ASSIGNED TASK: Leave out the images and transcribe the entries below word for word.

◆ ◆ ◆ ◆ ◆

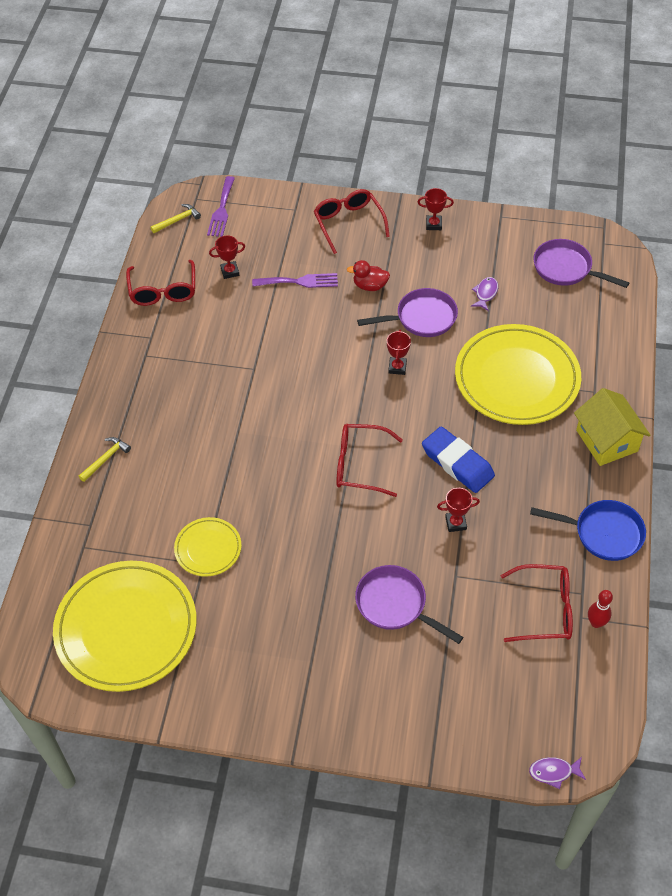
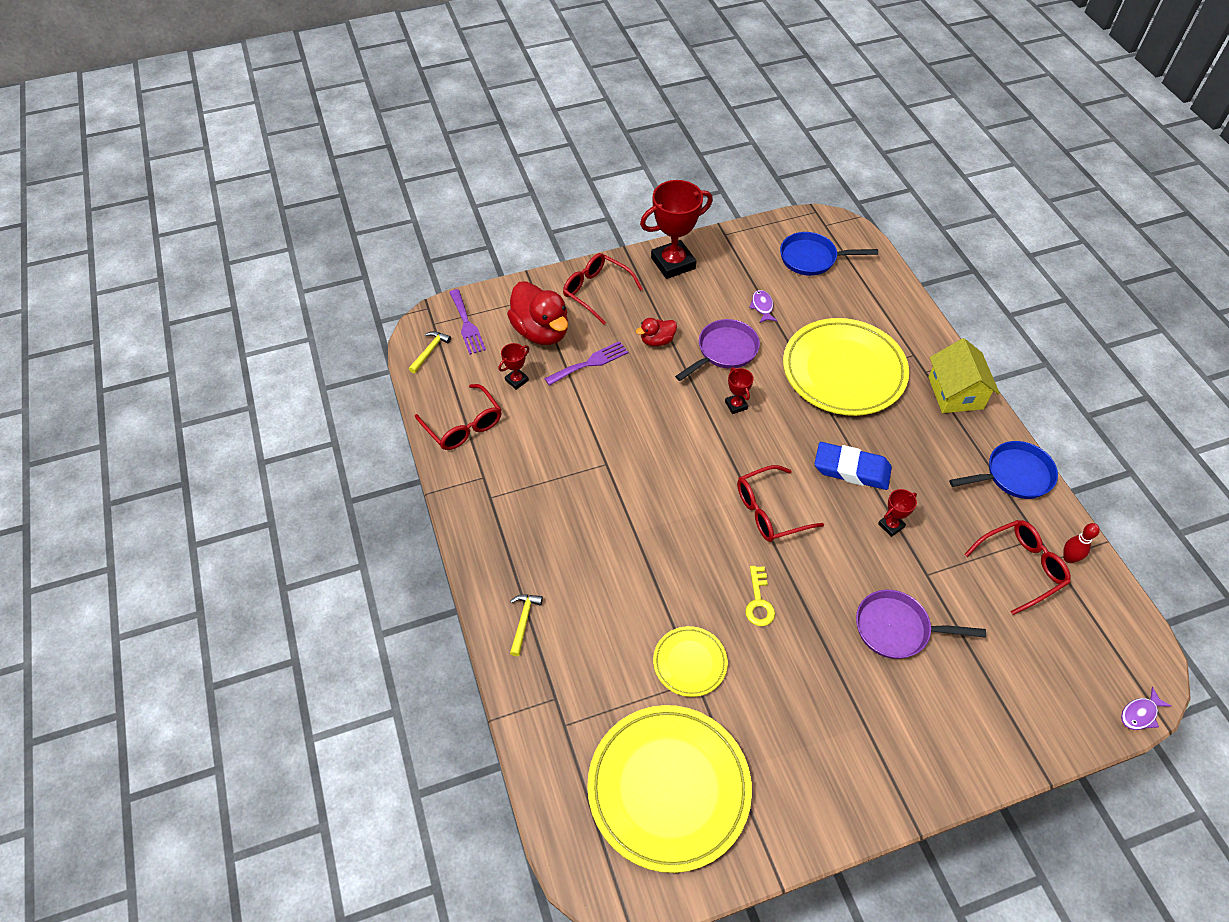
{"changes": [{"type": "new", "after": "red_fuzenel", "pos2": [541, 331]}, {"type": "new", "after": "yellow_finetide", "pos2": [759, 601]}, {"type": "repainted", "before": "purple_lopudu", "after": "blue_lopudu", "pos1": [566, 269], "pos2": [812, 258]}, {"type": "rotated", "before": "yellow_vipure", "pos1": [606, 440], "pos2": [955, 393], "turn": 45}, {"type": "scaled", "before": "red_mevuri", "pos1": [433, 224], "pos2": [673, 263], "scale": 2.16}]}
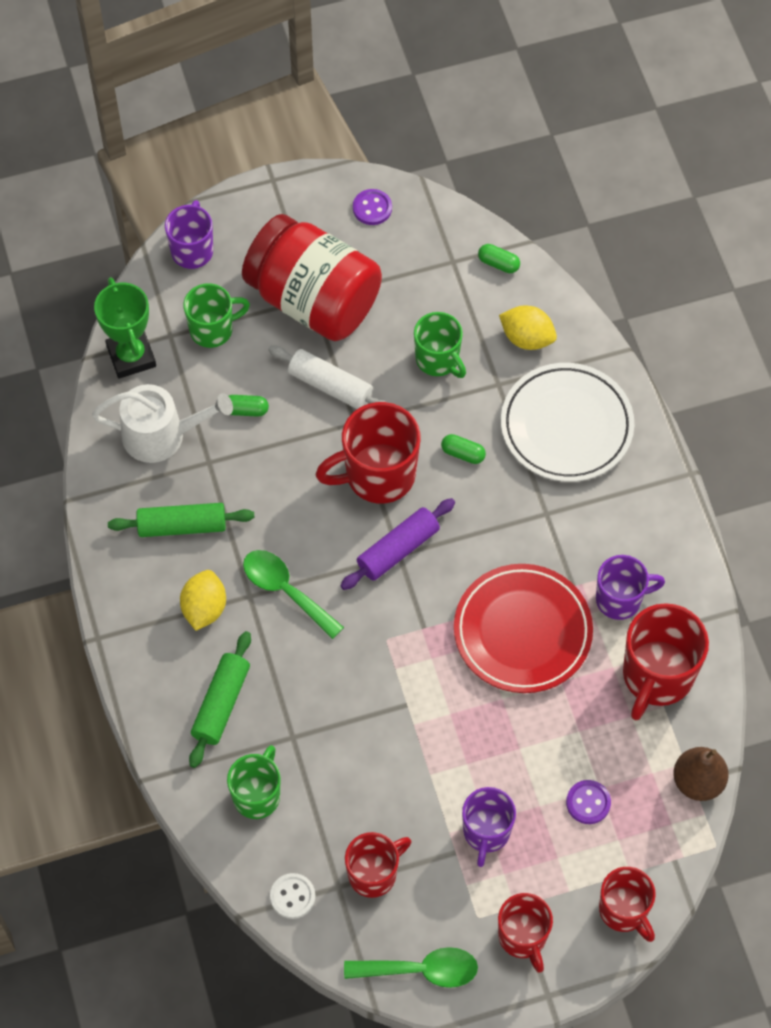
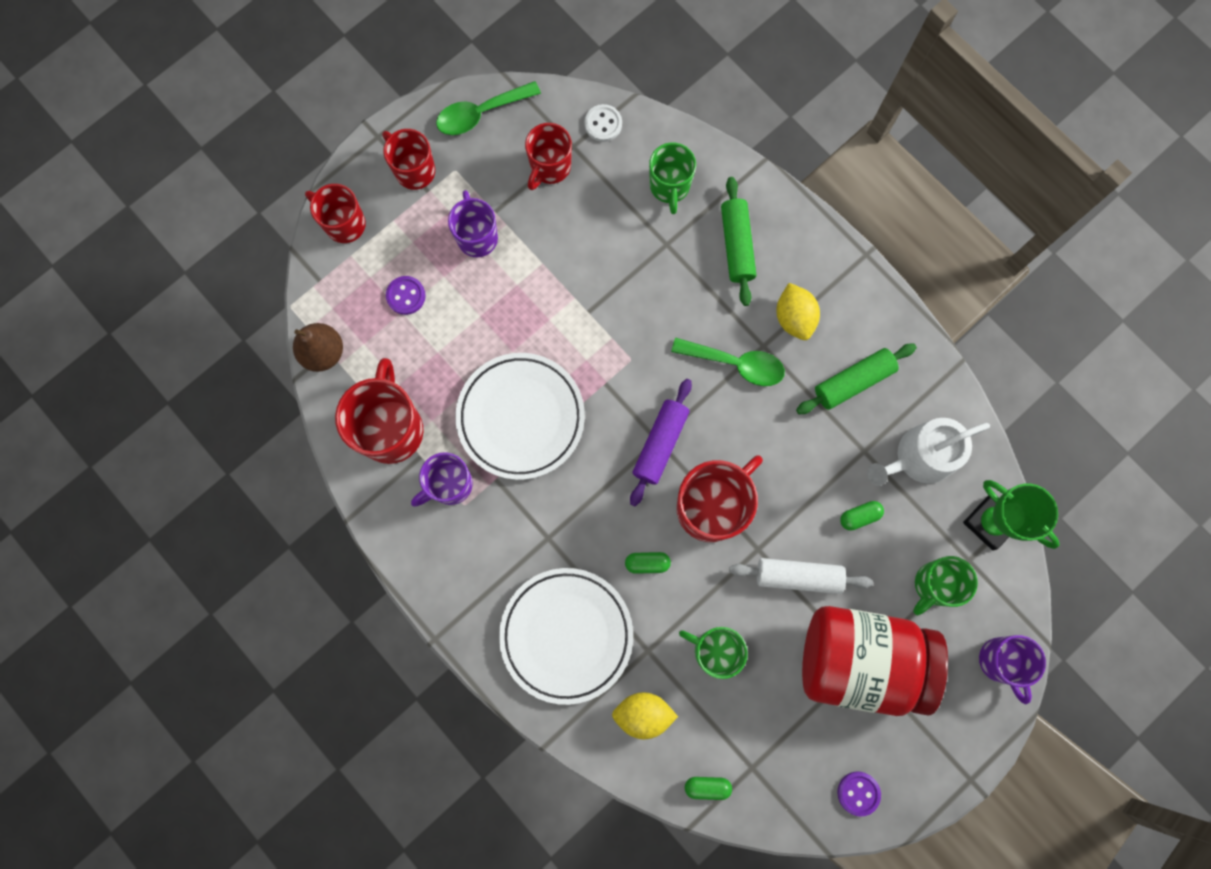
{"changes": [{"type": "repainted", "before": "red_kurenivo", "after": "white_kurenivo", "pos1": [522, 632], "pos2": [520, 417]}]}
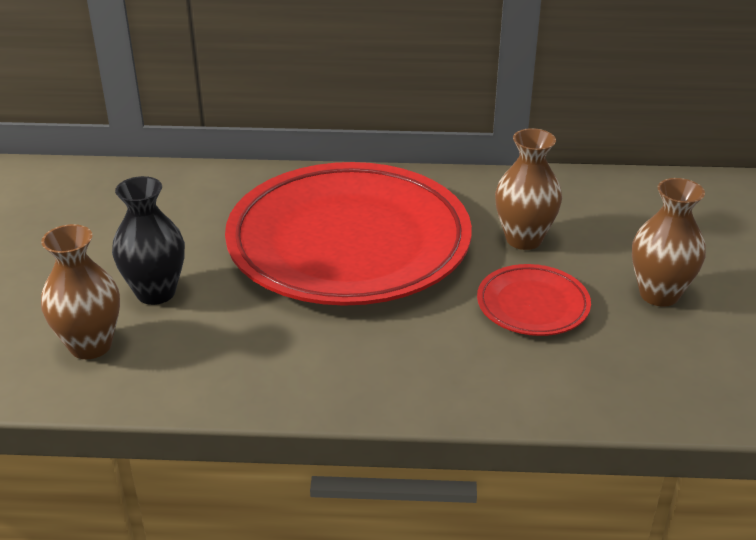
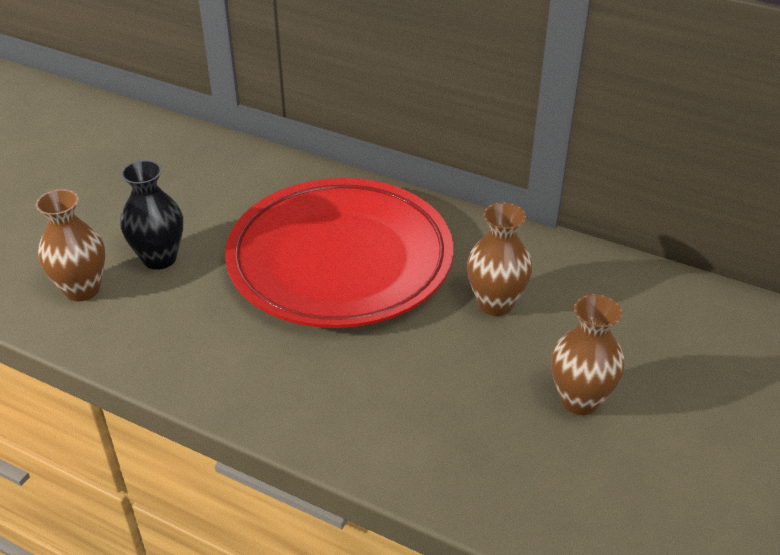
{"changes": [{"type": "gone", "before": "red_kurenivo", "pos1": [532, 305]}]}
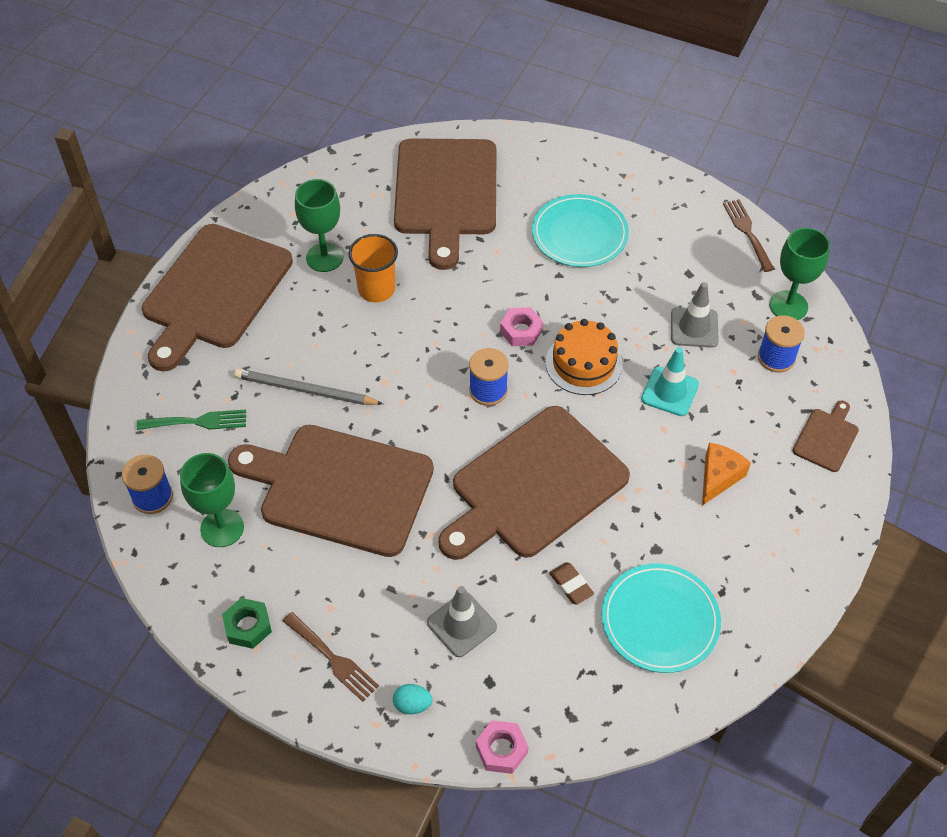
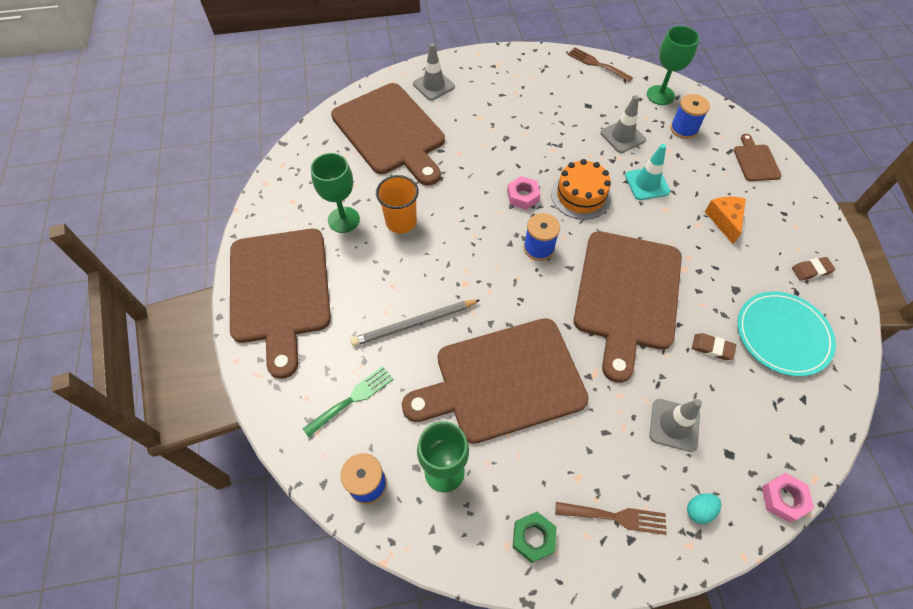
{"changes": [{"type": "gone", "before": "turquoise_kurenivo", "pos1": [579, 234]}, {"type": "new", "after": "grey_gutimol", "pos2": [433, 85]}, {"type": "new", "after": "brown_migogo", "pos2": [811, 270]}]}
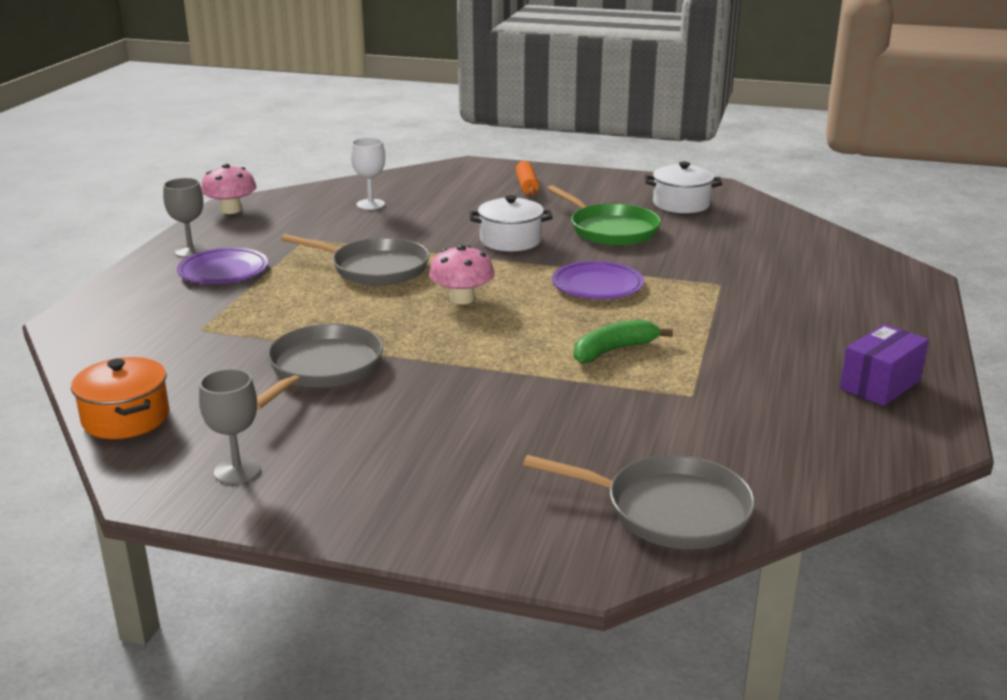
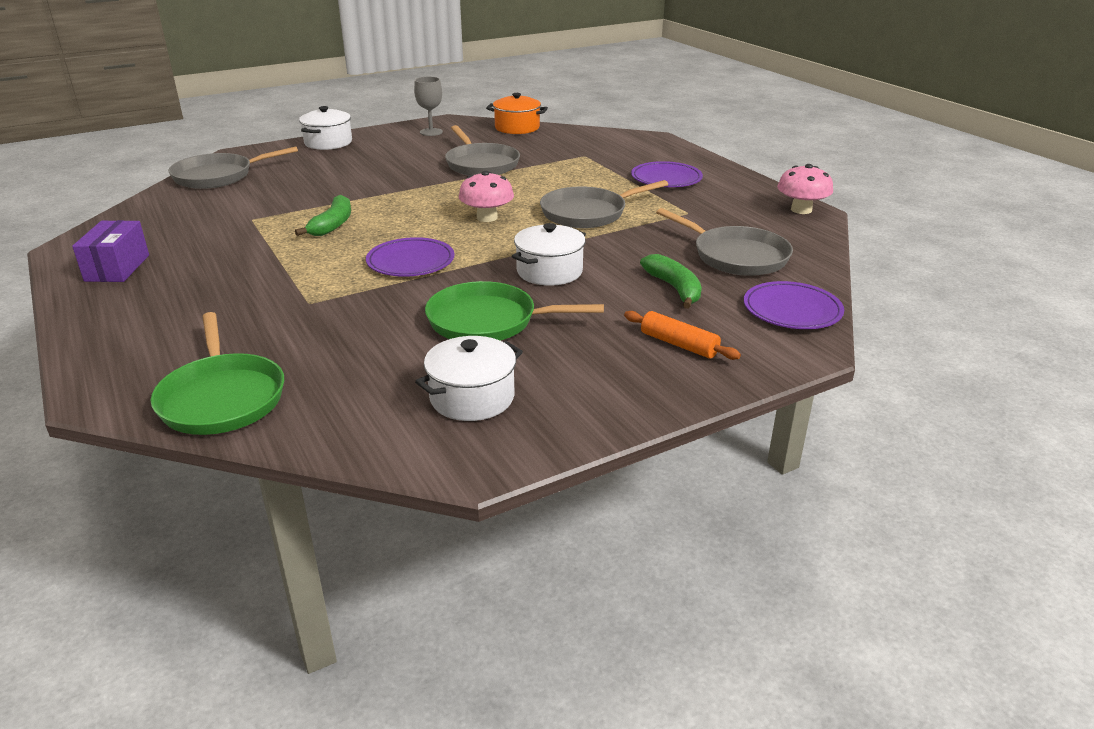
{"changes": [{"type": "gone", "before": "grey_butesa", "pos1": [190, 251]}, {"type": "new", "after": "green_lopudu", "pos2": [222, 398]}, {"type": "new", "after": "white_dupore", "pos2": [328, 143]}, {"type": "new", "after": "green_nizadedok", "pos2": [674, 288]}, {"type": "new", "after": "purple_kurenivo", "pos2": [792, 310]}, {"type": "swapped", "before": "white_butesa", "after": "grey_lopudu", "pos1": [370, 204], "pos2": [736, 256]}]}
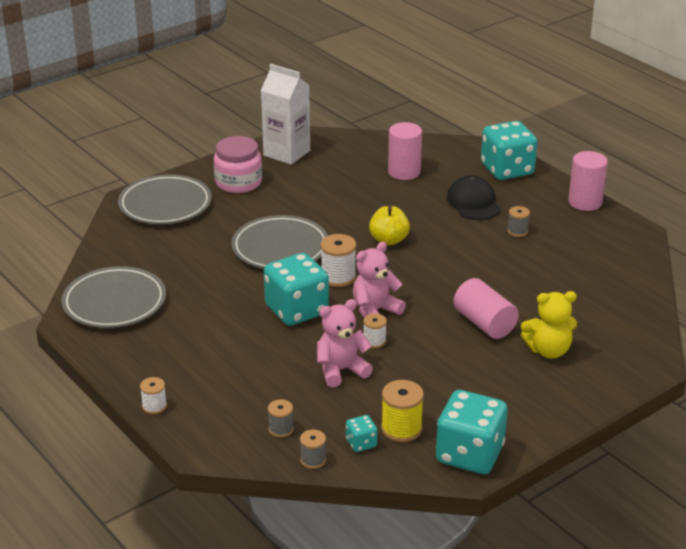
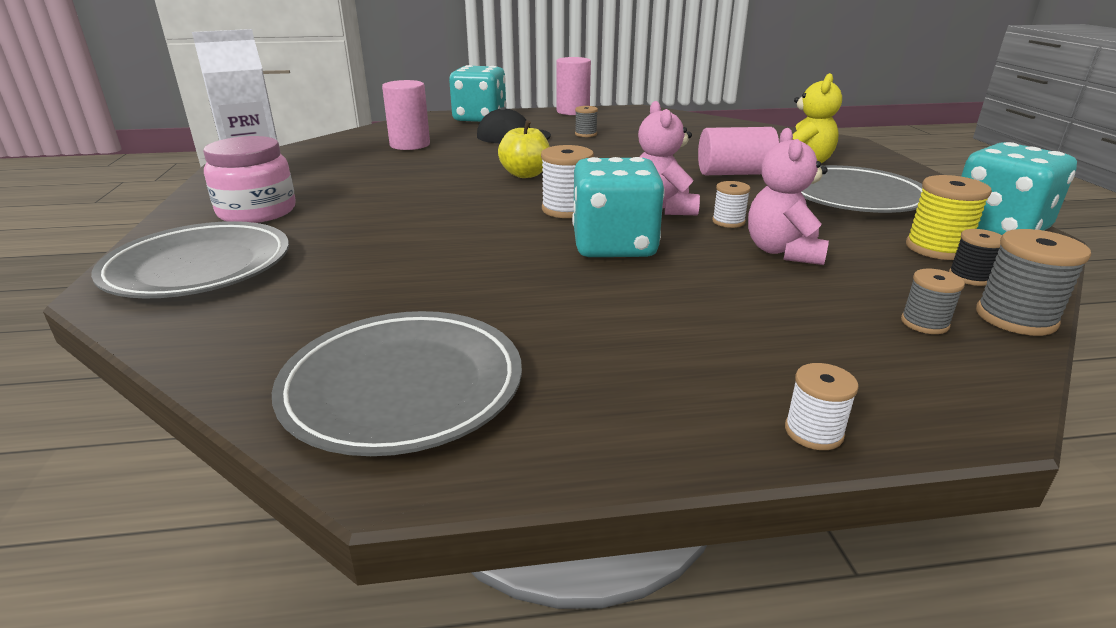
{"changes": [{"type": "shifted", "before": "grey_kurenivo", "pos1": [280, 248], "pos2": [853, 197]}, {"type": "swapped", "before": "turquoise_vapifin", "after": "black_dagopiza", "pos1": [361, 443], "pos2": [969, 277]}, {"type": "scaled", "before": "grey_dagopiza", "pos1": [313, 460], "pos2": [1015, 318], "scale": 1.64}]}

◆ ◆ ◆ ◆ ◆

TASK ANSWER:
{"changes": [{"type": "new", "after": "red_fuzenel", "pos2": [541, 331]}, {"type": "new", "after": "yellow_finetide", "pos2": [759, 601]}, {"type": "repainted", "before": "purple_lopudu", "after": "blue_lopudu", "pos1": [566, 269], "pos2": [812, 258]}, {"type": "rotated", "before": "yellow_vipure", "pos1": [606, 440], "pos2": [955, 393], "turn": 45}, {"type": "scaled", "before": "red_mevuri", "pos1": [433, 224], "pos2": [673, 263], "scale": 2.16}]}
{"changes": [{"type": "repainted", "before": "red_kurenivo", "after": "white_kurenivo", "pos1": [522, 632], "pos2": [520, 417]}]}
{"changes": [{"type": "gone", "before": "red_kurenivo", "pos1": [532, 305]}]}
{"changes": [{"type": "gone", "before": "turquoise_kurenivo", "pos1": [579, 234]}, {"type": "new", "after": "grey_gutimol", "pos2": [433, 85]}, {"type": "new", "after": "brown_migogo", "pos2": [811, 270]}]}
{"changes": [{"type": "gone", "before": "grey_butesa", "pos1": [190, 251]}, {"type": "new", "after": "green_lopudu", "pos2": [222, 398]}, {"type": "new", "after": "white_dupore", "pos2": [328, 143]}, {"type": "new", "after": "green_nizadedok", "pos2": [674, 288]}, {"type": "new", "after": "purple_kurenivo", "pos2": [792, 310]}, {"type": "swapped", "before": "white_butesa", "after": "grey_lopudu", "pos1": [370, 204], "pos2": [736, 256]}]}
{"changes": [{"type": "shifted", "before": "grey_kurenivo", "pos1": [280, 248], "pos2": [853, 197]}, {"type": "swapped", "before": "turquoise_vapifin", "after": "black_dagopiza", "pos1": [361, 443], "pos2": [969, 277]}, {"type": "scaled", "before": "grey_dagopiza", "pos1": [313, 460], "pos2": [1015, 318], "scale": 1.64}]}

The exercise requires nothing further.